*** RECORDS FOR PROCESSING

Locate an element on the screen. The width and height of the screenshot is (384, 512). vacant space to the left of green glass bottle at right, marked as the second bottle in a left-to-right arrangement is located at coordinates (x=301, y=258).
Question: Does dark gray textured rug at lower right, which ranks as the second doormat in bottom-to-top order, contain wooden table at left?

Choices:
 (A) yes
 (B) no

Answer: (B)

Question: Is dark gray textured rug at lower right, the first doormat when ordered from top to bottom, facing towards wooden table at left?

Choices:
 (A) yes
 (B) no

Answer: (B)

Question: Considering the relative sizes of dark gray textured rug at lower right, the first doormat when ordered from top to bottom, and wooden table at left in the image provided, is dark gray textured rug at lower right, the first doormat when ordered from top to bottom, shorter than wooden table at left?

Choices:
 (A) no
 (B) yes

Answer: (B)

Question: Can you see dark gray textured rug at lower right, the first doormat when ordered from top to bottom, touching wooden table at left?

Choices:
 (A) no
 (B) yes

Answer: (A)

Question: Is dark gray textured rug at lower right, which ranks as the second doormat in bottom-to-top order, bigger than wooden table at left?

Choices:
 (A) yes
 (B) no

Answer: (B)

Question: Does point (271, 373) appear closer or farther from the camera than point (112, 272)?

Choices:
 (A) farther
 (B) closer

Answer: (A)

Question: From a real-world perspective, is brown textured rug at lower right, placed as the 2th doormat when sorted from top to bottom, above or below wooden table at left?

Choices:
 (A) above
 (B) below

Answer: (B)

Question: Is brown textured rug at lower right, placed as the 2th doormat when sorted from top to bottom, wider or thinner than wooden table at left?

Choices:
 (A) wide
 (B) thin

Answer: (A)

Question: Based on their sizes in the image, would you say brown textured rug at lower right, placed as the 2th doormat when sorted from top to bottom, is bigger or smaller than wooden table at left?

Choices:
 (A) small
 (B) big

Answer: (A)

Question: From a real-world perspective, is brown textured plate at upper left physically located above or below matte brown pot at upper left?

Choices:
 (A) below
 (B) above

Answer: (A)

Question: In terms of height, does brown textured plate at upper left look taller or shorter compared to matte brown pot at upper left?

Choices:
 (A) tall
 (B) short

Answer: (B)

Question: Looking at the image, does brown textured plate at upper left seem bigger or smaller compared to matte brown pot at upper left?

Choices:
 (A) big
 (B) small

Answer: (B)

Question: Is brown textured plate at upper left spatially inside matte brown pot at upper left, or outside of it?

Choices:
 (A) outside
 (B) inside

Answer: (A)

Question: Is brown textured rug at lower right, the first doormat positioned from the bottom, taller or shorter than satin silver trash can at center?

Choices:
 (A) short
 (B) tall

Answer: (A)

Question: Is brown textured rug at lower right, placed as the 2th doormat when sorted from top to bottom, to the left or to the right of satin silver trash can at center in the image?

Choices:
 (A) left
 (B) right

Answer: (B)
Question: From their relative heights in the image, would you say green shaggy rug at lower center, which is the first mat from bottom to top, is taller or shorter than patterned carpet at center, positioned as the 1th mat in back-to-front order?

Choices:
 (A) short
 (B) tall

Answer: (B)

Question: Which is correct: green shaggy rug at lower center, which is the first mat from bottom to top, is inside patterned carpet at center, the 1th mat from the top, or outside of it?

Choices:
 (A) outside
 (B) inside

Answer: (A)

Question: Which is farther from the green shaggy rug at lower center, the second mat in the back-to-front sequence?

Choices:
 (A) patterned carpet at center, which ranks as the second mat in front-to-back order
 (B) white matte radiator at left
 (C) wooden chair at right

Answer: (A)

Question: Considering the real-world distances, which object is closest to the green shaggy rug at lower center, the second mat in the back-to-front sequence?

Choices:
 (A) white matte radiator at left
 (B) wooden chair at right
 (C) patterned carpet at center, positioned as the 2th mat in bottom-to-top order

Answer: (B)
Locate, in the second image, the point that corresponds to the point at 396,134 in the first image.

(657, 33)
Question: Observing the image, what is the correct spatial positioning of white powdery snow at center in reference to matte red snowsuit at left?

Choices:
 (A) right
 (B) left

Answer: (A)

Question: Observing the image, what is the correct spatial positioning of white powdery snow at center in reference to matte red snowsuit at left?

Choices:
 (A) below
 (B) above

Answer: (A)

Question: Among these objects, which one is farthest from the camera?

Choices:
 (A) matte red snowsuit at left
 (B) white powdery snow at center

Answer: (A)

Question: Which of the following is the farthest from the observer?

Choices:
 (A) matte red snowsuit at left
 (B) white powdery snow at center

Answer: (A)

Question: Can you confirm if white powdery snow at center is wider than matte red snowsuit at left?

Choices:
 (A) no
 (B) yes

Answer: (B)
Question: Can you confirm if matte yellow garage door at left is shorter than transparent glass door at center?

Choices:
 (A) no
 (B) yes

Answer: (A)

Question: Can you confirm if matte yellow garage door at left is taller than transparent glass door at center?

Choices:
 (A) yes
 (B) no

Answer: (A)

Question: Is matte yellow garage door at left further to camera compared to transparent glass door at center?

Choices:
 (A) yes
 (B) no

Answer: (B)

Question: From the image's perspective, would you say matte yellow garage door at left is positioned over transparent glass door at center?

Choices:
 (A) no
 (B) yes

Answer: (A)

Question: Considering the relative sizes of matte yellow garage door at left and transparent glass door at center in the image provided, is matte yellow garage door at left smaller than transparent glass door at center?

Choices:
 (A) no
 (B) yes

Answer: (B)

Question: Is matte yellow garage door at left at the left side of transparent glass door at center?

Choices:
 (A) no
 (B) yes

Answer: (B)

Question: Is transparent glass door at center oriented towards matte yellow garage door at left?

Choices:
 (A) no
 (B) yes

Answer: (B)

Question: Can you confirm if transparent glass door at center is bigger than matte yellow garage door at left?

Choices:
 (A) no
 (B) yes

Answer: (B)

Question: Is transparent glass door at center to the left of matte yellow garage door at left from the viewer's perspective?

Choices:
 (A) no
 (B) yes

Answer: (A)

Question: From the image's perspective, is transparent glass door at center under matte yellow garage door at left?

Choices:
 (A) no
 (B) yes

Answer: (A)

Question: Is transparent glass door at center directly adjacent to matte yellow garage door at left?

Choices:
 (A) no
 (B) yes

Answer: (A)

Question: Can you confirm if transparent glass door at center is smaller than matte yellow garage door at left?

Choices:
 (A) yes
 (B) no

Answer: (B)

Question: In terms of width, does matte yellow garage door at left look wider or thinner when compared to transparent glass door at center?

******

### WORK REQUIRED
Pick out each line in the data above that contains the word "relative" and copy those lines out in full. Case counts.

### THE RESULT
Question: Considering the relative sizes of dark gray textured rug at lower right, the first doormat when ordered from top to bottom, and wooden table at left in the image provided, is dark gray textured rug at lower right, the first doormat when ordered from top to bottom, shorter than wooden table at left?
Question: From their relative heights in the image, would you say green shaggy rug at lower center, which is the first mat from bottom to top, is taller or shorter than patterned carpet at center, positioned as the 1th mat in back-to-front order?
Question: Considering the relative sizes of matte yellow garage door at left and transparent glass door at center in the image provided, is matte yellow garage door at left smaller than transparent glass door at center?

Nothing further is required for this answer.